::: Entries shown

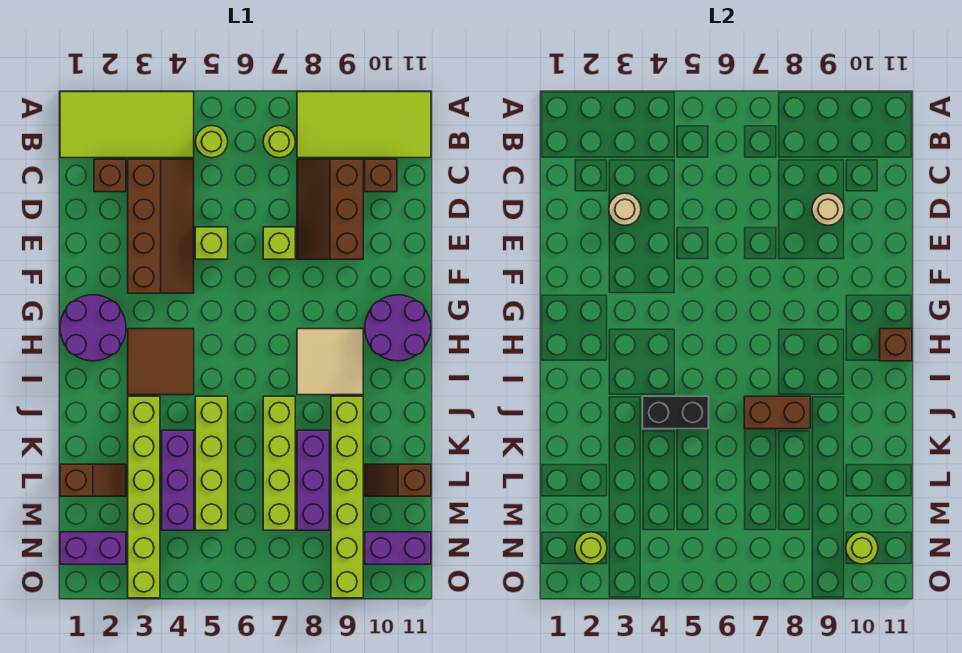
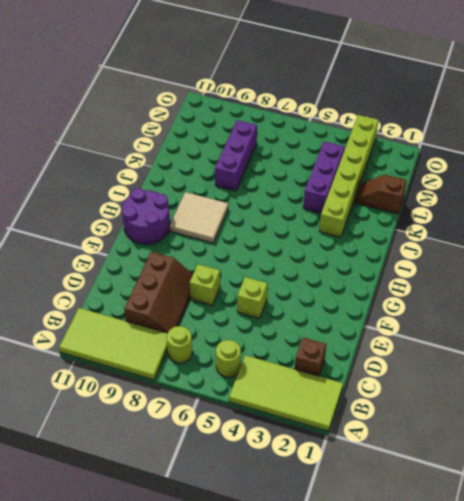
none -> brown slope C3:F4 level 1 top 3
none -> brown brick C10 level 1
none -> purple round brick G1:H2 level 1
none -> brown tile H3:I4 level 1

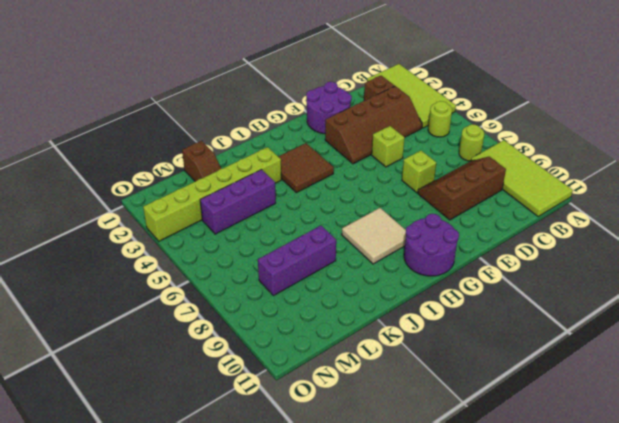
purple round brick E1:F2 level 1 -> purple round brick G1:H2 level 1
none -> brown brick C10 level 1
none -> lime brick J5:M5 level 1
none -> lime brick J7:M7 level 1
none -> lime brick J9:O9 level 1

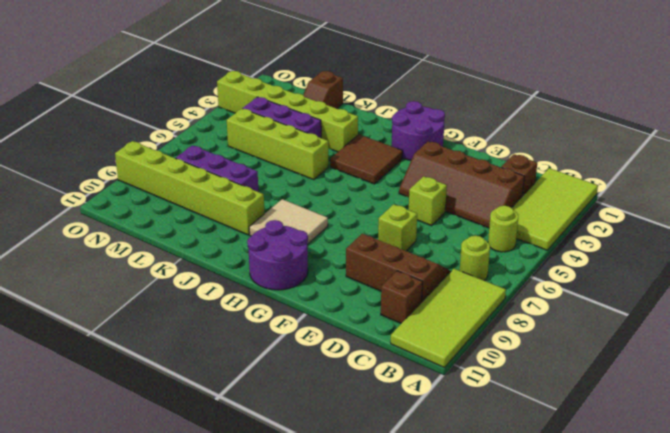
none -> lime brick J7:M7 level 1
none -> brown slope L10:L11 level 1 top 11
none -> purple brick N1:N2 level 1
none -> purple brick N10:N11 level 1

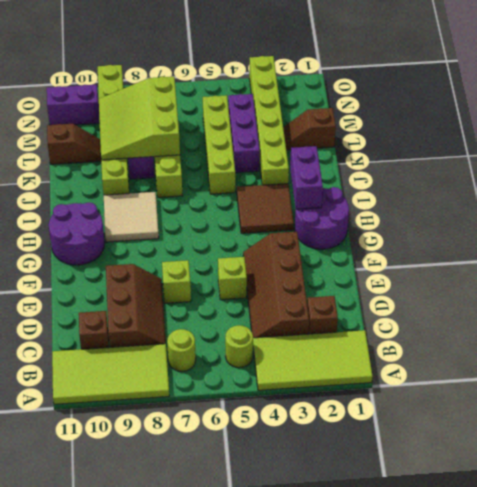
purple brick H2:I2 level 2 -> purple brick N1:N2 level 1
lime slope K7:M9 level 2 top 7 -> none
none -> tan round brick D3 level 2
none -> tan round brick D9 level 2
none -> brown brick H11 level 2
none -> black brick J4:J5 level 2

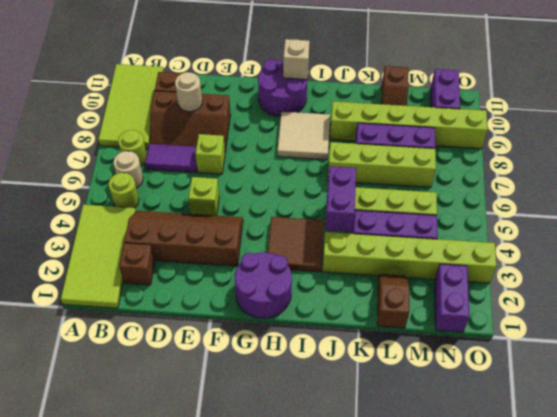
tan round brick B6 level 1 -> tan round brick D3 level 2
purple tile C7:D7 level 1 -> none
tan brick H11 level 2 -> brown brick H11 level 2
purple brick J4:J5 level 2 -> black brick J4:J5 level 2
none -> brown brick J7:J8 level 2
none -> lime round brick N2 level 2
none -> lime round brick N10 level 2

::::::

## [Task]
Every line of the material must be reproduced verbatim; the pictures are to be omitted.

## [Exercise solution]
none -> brown slope C3:F4 level 1 top 3
none -> brown brick C10 level 1
none -> purple round brick G1:H2 level 1
none -> brown tile H3:I4 level 1

purple round brick E1:F2 level 1 -> purple round brick G1:H2 level 1
none -> brown brick C10 level 1
none -> lime brick J5:M5 level 1
none -> lime brick J7:M7 level 1
none -> lime brick J9:O9 level 1

none -> lime brick J7:M7 level 1
none -> brown slope L10:L11 level 1 top 11
none -> purple brick N1:N2 level 1
none -> purple brick N10:N11 level 1

purple brick H2:I2 level 2 -> purple brick N1:N2 level 1
lime slope K7:M9 level 2 top 7 -> none
none -> tan round brick D3 level 2
none -> tan round brick D9 level 2
none -> brown brick H11 level 2
none -> black brick J4:J5 level 2

tan round brick B6 level 1 -> tan round brick D3 level 2
purple tile C7:D7 level 1 -> none
tan brick H11 level 2 -> brown brick H11 level 2
purple brick J4:J5 level 2 -> black brick J4:J5 level 2
none -> brown brick J7:J8 level 2
none -> lime round brick N2 level 2
none -> lime round brick N10 level 2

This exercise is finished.